» ASSIGNMENT
Copy out each line of the data holding "grey".
-- -- --
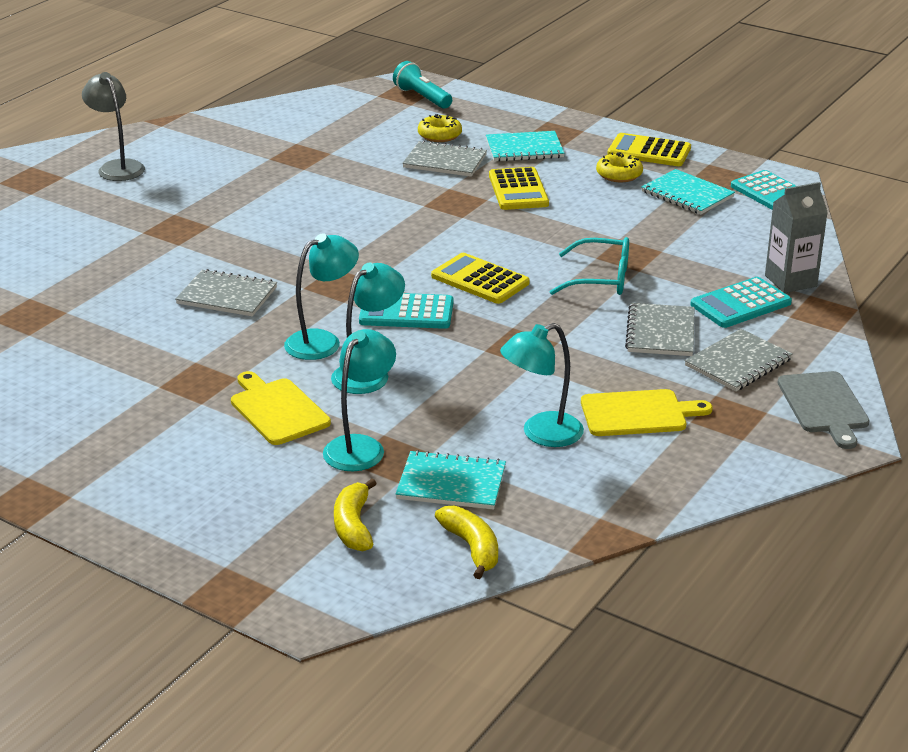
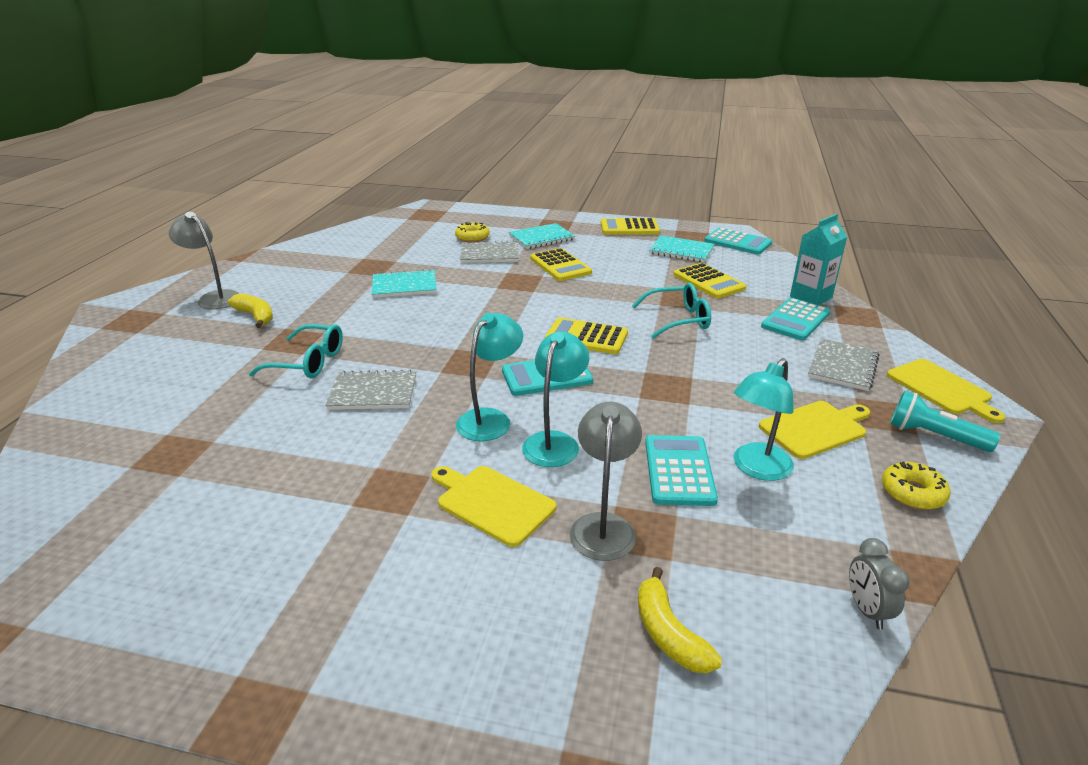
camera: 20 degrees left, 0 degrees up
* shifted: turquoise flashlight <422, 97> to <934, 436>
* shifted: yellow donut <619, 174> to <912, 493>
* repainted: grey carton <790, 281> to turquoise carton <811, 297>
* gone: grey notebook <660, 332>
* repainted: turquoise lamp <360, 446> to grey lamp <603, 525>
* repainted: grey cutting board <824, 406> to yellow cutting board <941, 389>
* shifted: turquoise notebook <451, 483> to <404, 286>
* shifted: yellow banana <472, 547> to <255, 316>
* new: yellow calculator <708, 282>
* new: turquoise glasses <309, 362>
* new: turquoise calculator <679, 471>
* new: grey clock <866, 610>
-- -- --
» SOLUTION TO THIS PROBLEM
* repainted: grey carton <790, 281> to turquoise carton <811, 297>
* gone: grey notebook <660, 332>
* repainted: turquoise lamp <360, 446> to grey lamp <603, 525>
* repainted: grey cutting board <824, 406> to yellow cutting board <941, 389>
* new: grey clock <866, 610>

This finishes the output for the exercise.